=== TASK PROMPT ===
Whenever the word "diamond" appears in a line of the listing, copy that line.

=== RECORDS SUPPLIED ===

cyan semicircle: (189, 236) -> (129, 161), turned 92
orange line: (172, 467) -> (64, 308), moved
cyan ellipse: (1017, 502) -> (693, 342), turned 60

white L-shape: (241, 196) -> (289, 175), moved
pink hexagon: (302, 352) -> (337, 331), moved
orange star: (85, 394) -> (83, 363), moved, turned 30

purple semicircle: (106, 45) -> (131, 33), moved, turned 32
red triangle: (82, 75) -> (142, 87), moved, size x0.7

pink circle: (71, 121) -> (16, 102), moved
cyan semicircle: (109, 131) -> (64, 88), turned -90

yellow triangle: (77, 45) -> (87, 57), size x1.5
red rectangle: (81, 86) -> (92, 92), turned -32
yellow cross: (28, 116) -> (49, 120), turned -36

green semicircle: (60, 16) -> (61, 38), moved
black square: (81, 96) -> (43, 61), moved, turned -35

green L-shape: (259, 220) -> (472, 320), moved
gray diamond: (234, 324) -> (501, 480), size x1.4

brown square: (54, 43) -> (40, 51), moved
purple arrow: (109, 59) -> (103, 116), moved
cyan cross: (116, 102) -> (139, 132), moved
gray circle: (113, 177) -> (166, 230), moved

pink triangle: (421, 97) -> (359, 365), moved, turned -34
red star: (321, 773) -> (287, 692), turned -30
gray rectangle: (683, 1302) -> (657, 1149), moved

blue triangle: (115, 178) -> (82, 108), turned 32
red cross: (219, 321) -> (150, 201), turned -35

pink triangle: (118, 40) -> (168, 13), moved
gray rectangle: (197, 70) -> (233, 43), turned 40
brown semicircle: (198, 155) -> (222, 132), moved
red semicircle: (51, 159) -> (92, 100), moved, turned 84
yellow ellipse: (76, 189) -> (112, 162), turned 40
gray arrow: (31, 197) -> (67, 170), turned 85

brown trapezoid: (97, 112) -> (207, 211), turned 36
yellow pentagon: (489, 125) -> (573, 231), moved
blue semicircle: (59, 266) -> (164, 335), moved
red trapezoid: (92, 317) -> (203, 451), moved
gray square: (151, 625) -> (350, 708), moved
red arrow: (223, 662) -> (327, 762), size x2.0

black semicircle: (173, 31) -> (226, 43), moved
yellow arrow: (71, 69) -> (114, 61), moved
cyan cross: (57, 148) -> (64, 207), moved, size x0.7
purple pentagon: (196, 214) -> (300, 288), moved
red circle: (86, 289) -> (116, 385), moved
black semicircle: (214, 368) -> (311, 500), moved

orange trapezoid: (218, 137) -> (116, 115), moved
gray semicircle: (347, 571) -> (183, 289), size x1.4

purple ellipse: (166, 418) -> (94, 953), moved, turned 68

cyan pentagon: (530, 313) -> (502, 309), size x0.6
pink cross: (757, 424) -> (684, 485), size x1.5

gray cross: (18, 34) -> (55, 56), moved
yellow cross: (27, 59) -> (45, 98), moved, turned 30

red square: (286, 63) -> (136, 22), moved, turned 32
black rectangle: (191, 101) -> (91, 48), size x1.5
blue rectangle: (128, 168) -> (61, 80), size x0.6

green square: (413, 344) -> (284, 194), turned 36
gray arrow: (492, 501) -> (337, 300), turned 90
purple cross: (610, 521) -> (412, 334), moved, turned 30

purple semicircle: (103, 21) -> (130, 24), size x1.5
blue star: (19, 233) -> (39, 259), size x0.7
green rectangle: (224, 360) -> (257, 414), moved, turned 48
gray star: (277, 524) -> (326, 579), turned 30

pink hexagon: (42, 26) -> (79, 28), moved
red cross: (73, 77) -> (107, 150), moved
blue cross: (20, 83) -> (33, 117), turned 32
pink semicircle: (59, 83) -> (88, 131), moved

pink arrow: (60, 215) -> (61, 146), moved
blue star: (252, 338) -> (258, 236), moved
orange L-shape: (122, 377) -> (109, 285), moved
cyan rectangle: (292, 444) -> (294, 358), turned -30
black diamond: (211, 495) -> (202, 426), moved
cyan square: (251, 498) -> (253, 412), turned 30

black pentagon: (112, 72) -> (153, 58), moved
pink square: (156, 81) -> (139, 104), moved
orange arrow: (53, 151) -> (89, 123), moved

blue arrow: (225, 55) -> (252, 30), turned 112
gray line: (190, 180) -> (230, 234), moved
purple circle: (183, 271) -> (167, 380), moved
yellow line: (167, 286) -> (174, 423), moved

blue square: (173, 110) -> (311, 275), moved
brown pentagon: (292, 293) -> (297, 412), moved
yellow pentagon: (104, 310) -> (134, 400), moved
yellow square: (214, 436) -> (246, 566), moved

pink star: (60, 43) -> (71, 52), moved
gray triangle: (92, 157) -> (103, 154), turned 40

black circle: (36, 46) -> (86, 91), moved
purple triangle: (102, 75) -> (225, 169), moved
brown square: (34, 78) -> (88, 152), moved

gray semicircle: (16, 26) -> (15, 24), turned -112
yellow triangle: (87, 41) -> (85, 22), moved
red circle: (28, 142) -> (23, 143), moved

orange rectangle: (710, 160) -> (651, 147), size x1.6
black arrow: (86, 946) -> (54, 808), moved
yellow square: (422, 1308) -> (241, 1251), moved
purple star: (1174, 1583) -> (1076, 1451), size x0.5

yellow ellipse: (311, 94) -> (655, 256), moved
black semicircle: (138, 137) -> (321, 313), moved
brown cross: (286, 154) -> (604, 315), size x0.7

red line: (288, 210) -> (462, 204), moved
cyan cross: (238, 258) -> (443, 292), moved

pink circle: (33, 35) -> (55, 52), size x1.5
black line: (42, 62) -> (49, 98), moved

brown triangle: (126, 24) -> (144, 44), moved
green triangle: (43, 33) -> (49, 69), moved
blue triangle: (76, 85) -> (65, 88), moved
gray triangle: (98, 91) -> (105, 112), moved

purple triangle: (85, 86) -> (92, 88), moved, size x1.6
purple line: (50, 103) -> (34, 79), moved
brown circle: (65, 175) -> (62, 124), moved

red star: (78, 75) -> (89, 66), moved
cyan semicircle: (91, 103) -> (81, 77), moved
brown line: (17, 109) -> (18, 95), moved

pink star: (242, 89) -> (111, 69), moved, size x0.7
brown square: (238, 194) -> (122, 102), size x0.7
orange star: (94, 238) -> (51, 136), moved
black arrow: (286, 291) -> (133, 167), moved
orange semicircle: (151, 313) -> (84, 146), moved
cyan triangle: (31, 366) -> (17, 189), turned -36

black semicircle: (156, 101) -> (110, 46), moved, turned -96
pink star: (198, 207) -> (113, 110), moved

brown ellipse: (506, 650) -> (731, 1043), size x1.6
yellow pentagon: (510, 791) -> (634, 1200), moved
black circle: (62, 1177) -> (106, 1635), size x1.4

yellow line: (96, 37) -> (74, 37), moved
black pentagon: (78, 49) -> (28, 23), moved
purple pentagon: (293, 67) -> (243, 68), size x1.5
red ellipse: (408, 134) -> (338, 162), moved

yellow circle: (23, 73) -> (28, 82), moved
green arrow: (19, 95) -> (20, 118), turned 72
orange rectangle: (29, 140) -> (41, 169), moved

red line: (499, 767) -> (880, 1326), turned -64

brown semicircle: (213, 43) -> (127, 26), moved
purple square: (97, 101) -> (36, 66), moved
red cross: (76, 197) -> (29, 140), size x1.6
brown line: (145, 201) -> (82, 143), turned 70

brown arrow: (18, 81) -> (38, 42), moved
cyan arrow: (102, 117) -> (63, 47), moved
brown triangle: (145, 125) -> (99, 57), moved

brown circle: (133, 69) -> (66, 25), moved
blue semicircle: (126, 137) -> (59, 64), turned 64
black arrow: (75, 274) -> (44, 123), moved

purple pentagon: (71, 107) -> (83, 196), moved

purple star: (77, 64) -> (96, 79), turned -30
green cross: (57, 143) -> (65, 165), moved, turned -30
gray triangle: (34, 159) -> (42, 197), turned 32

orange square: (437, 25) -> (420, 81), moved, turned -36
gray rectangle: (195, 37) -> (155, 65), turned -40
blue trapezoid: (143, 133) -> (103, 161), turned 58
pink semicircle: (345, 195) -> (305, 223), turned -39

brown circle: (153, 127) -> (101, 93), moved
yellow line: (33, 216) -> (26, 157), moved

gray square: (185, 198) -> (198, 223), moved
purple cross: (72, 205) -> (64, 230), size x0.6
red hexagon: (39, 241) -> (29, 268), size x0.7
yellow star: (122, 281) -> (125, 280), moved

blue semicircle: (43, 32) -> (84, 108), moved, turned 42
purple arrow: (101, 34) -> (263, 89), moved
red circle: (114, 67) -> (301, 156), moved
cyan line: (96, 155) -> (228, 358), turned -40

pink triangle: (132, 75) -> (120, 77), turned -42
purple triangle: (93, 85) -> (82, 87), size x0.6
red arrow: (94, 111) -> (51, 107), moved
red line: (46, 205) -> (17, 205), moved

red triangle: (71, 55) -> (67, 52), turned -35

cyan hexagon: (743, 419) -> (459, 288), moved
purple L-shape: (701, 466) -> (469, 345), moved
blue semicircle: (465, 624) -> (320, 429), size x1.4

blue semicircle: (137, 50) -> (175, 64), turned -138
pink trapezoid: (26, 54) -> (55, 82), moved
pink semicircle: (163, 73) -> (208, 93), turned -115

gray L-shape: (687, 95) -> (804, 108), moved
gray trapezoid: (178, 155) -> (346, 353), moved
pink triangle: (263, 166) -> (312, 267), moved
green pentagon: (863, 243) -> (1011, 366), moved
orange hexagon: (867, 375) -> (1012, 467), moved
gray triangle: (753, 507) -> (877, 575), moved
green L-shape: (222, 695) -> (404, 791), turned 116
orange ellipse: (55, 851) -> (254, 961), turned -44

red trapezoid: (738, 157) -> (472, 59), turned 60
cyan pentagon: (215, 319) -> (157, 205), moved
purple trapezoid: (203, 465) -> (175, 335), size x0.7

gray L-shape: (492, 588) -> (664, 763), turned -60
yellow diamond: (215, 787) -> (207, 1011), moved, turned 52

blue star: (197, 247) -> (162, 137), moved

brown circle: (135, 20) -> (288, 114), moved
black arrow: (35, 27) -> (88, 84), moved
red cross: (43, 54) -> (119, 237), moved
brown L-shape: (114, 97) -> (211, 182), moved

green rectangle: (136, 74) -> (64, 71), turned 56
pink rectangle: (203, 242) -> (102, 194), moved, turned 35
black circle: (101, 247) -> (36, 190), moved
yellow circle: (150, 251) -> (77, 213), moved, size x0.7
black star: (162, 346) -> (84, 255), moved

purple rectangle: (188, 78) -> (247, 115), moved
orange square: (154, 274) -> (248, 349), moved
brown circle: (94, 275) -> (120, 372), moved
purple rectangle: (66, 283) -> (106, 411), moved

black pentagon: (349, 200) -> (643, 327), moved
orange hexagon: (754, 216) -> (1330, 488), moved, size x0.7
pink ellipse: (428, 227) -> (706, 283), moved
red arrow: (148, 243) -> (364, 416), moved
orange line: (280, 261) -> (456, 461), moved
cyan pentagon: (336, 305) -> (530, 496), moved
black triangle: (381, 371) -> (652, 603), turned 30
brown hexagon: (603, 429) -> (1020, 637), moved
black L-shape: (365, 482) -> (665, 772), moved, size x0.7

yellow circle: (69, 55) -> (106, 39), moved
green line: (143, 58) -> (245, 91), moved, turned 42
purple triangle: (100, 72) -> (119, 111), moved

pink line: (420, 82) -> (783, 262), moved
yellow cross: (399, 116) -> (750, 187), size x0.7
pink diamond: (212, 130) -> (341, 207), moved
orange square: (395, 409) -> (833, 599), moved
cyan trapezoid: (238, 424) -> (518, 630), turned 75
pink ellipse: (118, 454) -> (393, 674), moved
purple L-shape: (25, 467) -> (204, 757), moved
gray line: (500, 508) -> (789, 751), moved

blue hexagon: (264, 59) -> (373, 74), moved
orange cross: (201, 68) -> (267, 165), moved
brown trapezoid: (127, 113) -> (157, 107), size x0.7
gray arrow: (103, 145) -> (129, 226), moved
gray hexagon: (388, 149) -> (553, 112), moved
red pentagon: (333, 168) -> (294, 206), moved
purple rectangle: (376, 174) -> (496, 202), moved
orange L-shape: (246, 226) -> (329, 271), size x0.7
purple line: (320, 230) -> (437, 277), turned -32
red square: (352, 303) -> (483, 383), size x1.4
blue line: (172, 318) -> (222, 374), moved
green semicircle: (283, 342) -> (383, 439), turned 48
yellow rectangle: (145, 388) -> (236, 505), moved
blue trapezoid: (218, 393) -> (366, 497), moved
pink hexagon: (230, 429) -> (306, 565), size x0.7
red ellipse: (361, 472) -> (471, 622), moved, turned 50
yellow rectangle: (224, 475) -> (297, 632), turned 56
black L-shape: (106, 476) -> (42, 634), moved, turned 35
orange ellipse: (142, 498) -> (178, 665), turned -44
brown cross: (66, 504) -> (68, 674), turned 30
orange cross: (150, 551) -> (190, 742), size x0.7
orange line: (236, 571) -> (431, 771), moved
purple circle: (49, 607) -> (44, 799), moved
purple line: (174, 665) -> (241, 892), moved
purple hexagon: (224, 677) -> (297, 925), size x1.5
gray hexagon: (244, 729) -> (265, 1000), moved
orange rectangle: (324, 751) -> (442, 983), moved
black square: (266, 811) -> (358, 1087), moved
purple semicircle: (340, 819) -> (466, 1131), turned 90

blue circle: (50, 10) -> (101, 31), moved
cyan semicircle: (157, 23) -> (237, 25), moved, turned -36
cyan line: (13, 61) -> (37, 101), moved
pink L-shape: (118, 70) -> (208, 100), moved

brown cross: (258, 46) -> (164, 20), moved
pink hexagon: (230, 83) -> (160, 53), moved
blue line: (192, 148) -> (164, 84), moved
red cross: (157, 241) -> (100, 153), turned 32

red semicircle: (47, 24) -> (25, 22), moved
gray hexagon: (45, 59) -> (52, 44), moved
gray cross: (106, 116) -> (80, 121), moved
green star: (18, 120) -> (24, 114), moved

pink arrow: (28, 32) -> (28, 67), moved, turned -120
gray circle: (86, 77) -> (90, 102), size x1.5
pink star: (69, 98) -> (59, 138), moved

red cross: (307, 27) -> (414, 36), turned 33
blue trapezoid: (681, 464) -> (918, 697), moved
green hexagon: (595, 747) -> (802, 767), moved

=== RESPONSE TO THE EXERCISE ===
gray diamond: (234, 324) -> (501, 480), size x1.4
black diamond: (211, 495) -> (202, 426), moved
yellow diamond: (215, 787) -> (207, 1011), moved, turned 52
pink diamond: (212, 130) -> (341, 207), moved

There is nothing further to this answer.